**WORK TO BE COMPLETED**
Repeat the stretch of entries below from the line with "D5: zener 6.2V" through the line with "R2: 15k (BTN, COM) -> 15k (BTN, VCC)". Include both ends and add nothing.
-------- INFORMATION SHOWN --------
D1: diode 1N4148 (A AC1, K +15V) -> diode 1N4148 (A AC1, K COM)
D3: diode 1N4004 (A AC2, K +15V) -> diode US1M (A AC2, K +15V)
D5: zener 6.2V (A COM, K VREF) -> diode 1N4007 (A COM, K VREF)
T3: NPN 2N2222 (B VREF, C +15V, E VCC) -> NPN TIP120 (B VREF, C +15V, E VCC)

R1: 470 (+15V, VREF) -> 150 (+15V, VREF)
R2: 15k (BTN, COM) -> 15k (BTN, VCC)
--------
-------- INFORMATION SHOWN --------
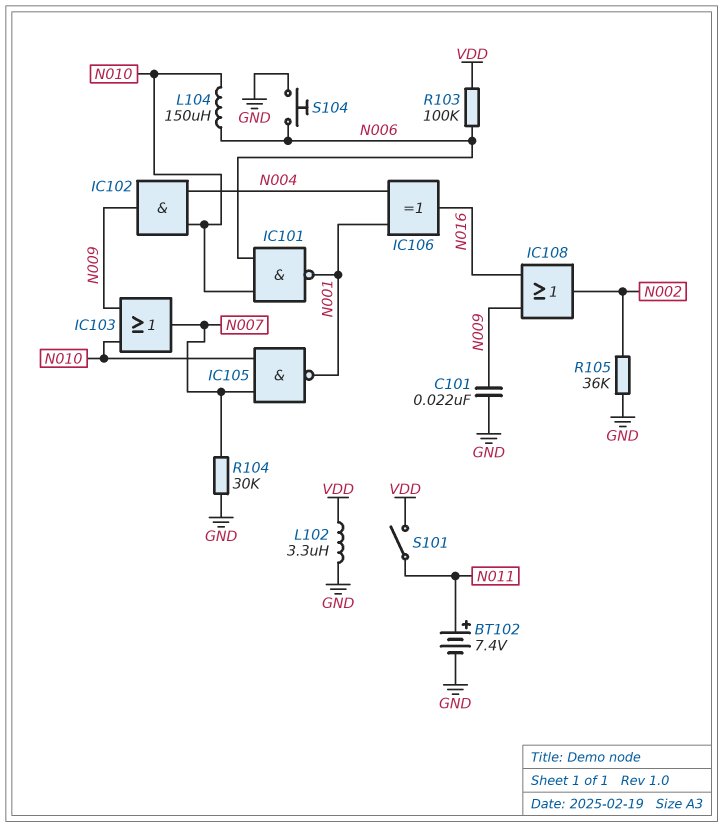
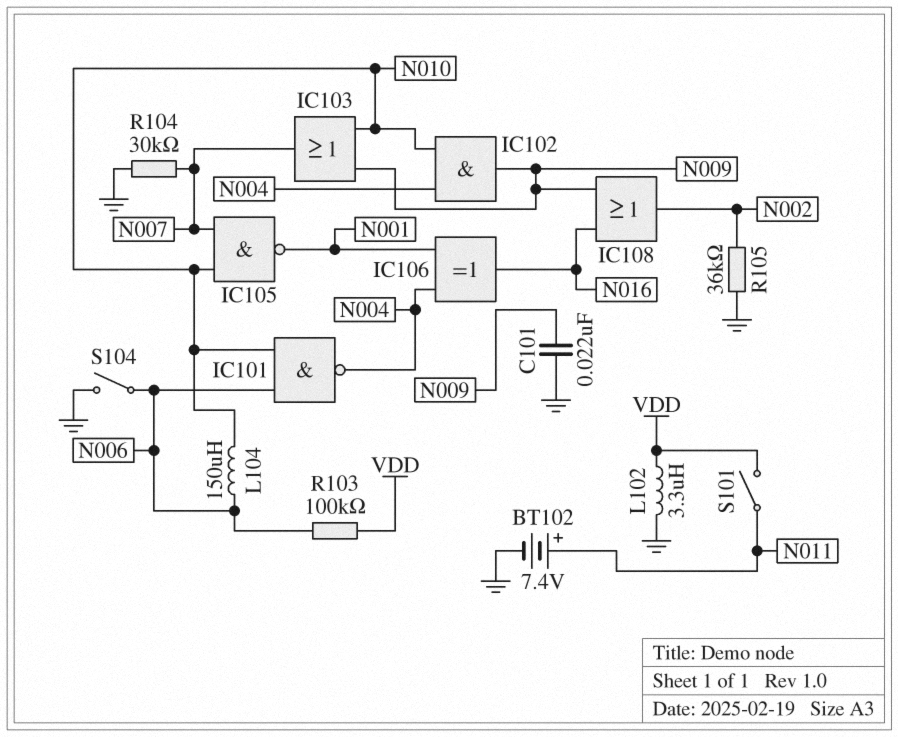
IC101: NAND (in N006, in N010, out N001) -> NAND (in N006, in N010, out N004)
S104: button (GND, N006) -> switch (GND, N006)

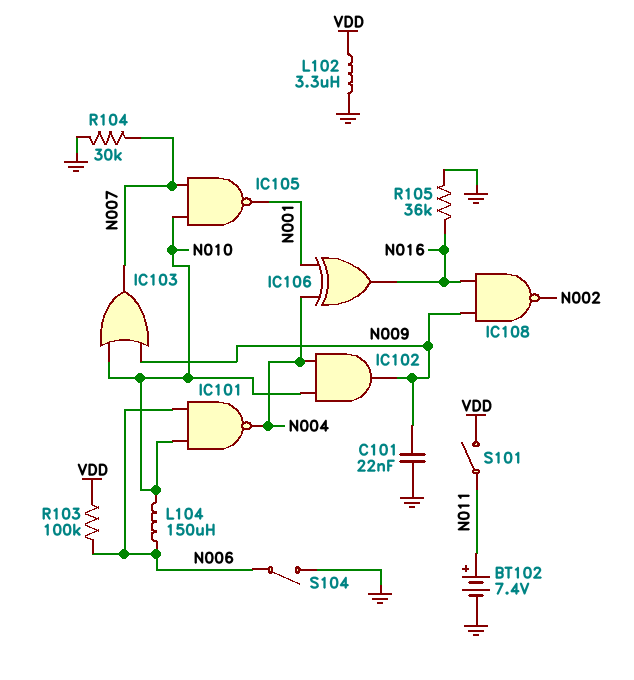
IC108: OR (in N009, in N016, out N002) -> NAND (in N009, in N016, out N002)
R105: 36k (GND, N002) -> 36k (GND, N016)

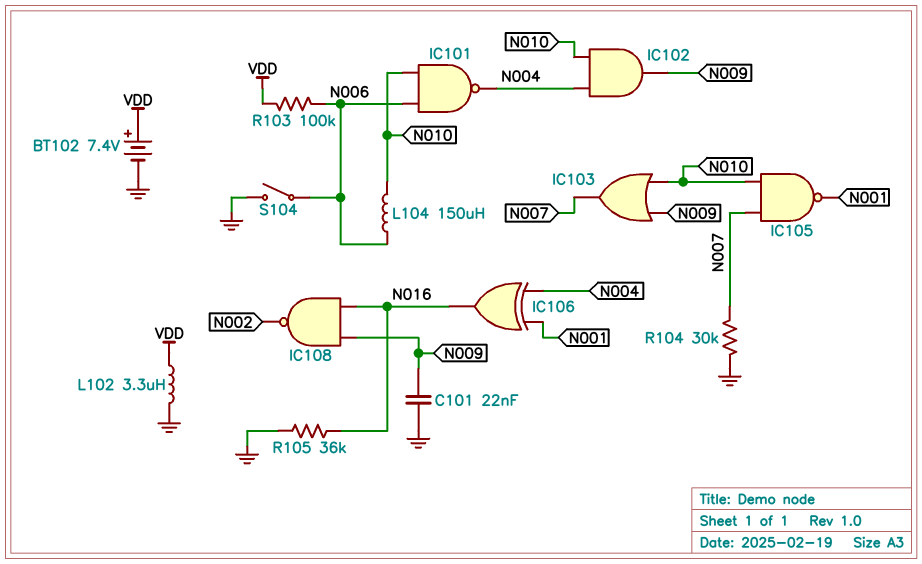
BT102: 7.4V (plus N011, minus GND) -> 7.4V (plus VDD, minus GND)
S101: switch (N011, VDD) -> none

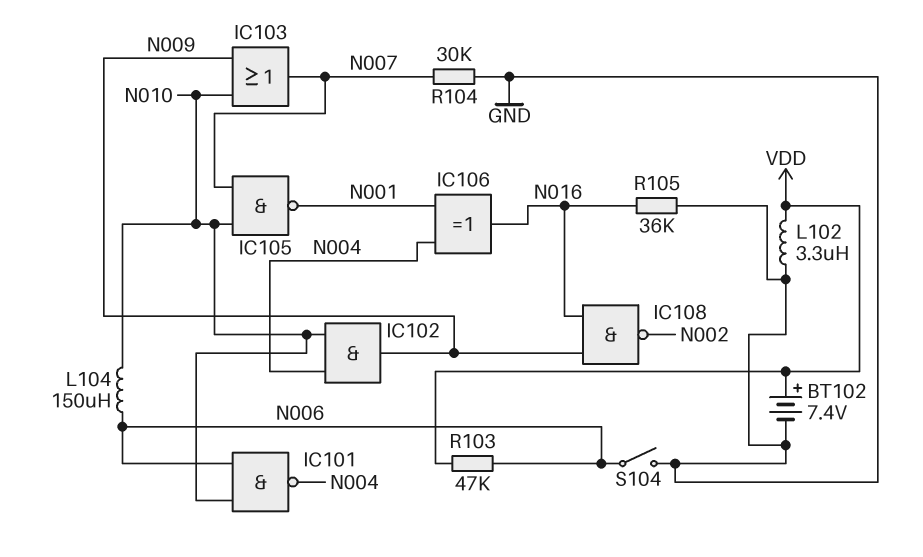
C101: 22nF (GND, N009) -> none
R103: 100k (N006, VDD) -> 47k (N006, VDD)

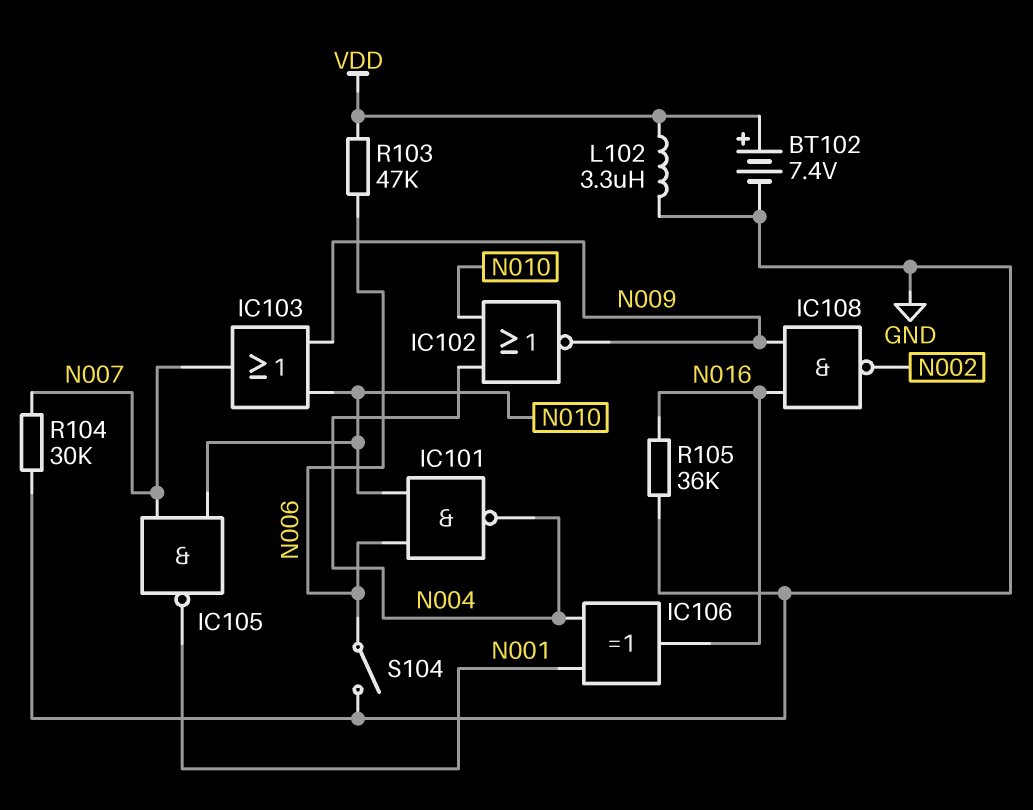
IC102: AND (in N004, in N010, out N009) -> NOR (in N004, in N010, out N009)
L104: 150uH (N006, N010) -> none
--------
**ANSWER TO THE PROBLEM**
D5: zener 6.2V (A COM, K VREF) -> diode 1N4007 (A COM, K VREF)
T3: NPN 2N2222 (B VREF, C +15V, E VCC) -> NPN TIP120 (B VREF, C +15V, E VCC)

R1: 470 (+15V, VREF) -> 150 (+15V, VREF)
R2: 15k (BTN, COM) -> 15k (BTN, VCC)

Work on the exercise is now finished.